• PROMPT: Would you please return all of the entries below exactly as shown?

Collected data:
────────
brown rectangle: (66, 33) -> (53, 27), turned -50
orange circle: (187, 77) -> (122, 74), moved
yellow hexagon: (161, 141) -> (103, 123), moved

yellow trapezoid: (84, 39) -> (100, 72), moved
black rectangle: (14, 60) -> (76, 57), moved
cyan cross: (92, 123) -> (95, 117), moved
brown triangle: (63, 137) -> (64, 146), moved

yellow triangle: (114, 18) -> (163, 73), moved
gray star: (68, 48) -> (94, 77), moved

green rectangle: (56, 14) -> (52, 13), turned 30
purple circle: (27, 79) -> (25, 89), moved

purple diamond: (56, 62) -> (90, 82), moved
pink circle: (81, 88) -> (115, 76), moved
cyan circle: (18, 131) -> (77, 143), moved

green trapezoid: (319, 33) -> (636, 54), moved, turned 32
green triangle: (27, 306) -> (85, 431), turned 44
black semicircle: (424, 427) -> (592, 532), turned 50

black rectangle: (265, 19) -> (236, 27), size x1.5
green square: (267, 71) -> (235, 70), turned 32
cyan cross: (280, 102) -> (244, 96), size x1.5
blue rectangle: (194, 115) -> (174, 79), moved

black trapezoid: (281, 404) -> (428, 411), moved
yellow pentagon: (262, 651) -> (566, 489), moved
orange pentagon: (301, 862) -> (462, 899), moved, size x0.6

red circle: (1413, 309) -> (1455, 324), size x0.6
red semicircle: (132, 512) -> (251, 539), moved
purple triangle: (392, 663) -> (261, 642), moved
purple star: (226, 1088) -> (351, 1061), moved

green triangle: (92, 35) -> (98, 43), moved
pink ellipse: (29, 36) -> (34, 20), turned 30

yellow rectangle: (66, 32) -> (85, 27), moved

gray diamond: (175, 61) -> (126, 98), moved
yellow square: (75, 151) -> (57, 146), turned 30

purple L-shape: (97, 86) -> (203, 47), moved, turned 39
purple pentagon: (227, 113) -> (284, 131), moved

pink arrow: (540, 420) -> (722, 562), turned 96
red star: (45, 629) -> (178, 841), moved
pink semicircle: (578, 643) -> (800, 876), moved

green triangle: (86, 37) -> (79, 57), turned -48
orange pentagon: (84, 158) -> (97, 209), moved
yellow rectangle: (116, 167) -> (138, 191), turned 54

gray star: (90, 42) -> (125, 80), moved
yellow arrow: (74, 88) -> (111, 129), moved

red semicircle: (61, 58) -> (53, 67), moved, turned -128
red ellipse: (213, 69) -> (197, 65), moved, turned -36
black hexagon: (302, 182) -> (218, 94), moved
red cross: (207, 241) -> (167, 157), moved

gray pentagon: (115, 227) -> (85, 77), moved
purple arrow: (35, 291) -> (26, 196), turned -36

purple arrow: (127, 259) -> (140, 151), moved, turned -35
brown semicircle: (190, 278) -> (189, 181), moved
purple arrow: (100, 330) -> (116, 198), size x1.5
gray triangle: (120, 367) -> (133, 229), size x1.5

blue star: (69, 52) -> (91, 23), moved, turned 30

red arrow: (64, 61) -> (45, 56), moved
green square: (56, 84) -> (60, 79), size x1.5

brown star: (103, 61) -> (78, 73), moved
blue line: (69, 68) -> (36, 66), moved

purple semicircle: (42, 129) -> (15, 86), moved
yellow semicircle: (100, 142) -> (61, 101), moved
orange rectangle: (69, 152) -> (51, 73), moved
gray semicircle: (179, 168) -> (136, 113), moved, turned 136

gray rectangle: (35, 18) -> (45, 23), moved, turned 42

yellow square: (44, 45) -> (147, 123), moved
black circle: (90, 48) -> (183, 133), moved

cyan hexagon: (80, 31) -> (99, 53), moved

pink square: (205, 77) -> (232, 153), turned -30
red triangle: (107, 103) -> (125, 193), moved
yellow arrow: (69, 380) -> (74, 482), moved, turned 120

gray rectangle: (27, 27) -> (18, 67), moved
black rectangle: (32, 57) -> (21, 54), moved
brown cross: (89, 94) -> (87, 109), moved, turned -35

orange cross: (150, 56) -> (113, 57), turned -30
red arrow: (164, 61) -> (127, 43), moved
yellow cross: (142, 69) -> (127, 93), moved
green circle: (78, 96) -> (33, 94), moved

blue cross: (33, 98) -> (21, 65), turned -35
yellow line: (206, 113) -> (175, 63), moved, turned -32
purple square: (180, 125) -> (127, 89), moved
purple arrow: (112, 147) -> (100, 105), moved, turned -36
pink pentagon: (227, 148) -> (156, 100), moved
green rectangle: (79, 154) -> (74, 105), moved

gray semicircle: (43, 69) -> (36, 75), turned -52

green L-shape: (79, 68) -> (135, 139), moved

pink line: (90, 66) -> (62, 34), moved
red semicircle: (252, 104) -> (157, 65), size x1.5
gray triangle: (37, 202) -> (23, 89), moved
────────
• ANSWER TO THE EXERCISE:
brown rectangle: (66, 33) -> (53, 27), turned -50
orange circle: (187, 77) -> (122, 74), moved
yellow hexagon: (161, 141) -> (103, 123), moved

yellow trapezoid: (84, 39) -> (100, 72), moved
black rectangle: (14, 60) -> (76, 57), moved
cyan cross: (92, 123) -> (95, 117), moved
brown triangle: (63, 137) -> (64, 146), moved

yellow triangle: (114, 18) -> (163, 73), moved
gray star: (68, 48) -> (94, 77), moved

green rectangle: (56, 14) -> (52, 13), turned 30
purple circle: (27, 79) -> (25, 89), moved

purple diamond: (56, 62) -> (90, 82), moved
pink circle: (81, 88) -> (115, 76), moved
cyan circle: (18, 131) -> (77, 143), moved

green trapezoid: (319, 33) -> (636, 54), moved, turned 32
green triangle: (27, 306) -> (85, 431), turned 44
black semicircle: (424, 427) -> (592, 532), turned 50

black rectangle: (265, 19) -> (236, 27), size x1.5
green square: (267, 71) -> (235, 70), turned 32
cyan cross: (280, 102) -> (244, 96), size x1.5
blue rectangle: (194, 115) -> (174, 79), moved

black trapezoid: (281, 404) -> (428, 411), moved
yellow pentagon: (262, 651) -> (566, 489), moved
orange pentagon: (301, 862) -> (462, 899), moved, size x0.6

red circle: (1413, 309) -> (1455, 324), size x0.6
red semicircle: (132, 512) -> (251, 539), moved
purple triangle: (392, 663) -> (261, 642), moved
purple star: (226, 1088) -> (351, 1061), moved

green triangle: (92, 35) -> (98, 43), moved
pink ellipse: (29, 36) -> (34, 20), turned 30

yellow rectangle: (66, 32) -> (85, 27), moved

gray diamond: (175, 61) -> (126, 98), moved
yellow square: (75, 151) -> (57, 146), turned 30

purple L-shape: (97, 86) -> (203, 47), moved, turned 39
purple pentagon: (227, 113) -> (284, 131), moved

pink arrow: (540, 420) -> (722, 562), turned 96
red star: (45, 629) -> (178, 841), moved
pink semicircle: (578, 643) -> (800, 876), moved

green triangle: (86, 37) -> (79, 57), turned -48
orange pentagon: (84, 158) -> (97, 209), moved
yellow rectangle: (116, 167) -> (138, 191), turned 54

gray star: (90, 42) -> (125, 80), moved
yellow arrow: (74, 88) -> (111, 129), moved

red semicircle: (61, 58) -> (53, 67), moved, turned -128
red ellipse: (213, 69) -> (197, 65), moved, turned -36
black hexagon: (302, 182) -> (218, 94), moved
red cross: (207, 241) -> (167, 157), moved

gray pentagon: (115, 227) -> (85, 77), moved
purple arrow: (35, 291) -> (26, 196), turned -36

purple arrow: (127, 259) -> (140, 151), moved, turned -35
brown semicircle: (190, 278) -> (189, 181), moved
purple arrow: (100, 330) -> (116, 198), size x1.5
gray triangle: (120, 367) -> (133, 229), size x1.5

blue star: (69, 52) -> (91, 23), moved, turned 30

red arrow: (64, 61) -> (45, 56), moved
green square: (56, 84) -> (60, 79), size x1.5

brown star: (103, 61) -> (78, 73), moved
blue line: (69, 68) -> (36, 66), moved

purple semicircle: (42, 129) -> (15, 86), moved
yellow semicircle: (100, 142) -> (61, 101), moved
orange rectangle: (69, 152) -> (51, 73), moved
gray semicircle: (179, 168) -> (136, 113), moved, turned 136

gray rectangle: (35, 18) -> (45, 23), moved, turned 42

yellow square: (44, 45) -> (147, 123), moved
black circle: (90, 48) -> (183, 133), moved

cyan hexagon: (80, 31) -> (99, 53), moved

pink square: (205, 77) -> (232, 153), turned -30
red triangle: (107, 103) -> (125, 193), moved
yellow arrow: (69, 380) -> (74, 482), moved, turned 120

gray rectangle: (27, 27) -> (18, 67), moved
black rectangle: (32, 57) -> (21, 54), moved
brown cross: (89, 94) -> (87, 109), moved, turned -35

orange cross: (150, 56) -> (113, 57), turned -30
red arrow: (164, 61) -> (127, 43), moved
yellow cross: (142, 69) -> (127, 93), moved
green circle: (78, 96) -> (33, 94), moved

blue cross: (33, 98) -> (21, 65), turned -35
yellow line: (206, 113) -> (175, 63), moved, turned -32
purple square: (180, 125) -> (127, 89), moved
purple arrow: (112, 147) -> (100, 105), moved, turned -36
pink pentagon: (227, 148) -> (156, 100), moved
green rectangle: (79, 154) -> (74, 105), moved

gray semicircle: (43, 69) -> (36, 75), turned -52

green L-shape: (79, 68) -> (135, 139), moved

pink line: (90, 66) -> (62, 34), moved
red semicircle: (252, 104) -> (157, 65), size x1.5
gray triangle: (37, 202) -> (23, 89), moved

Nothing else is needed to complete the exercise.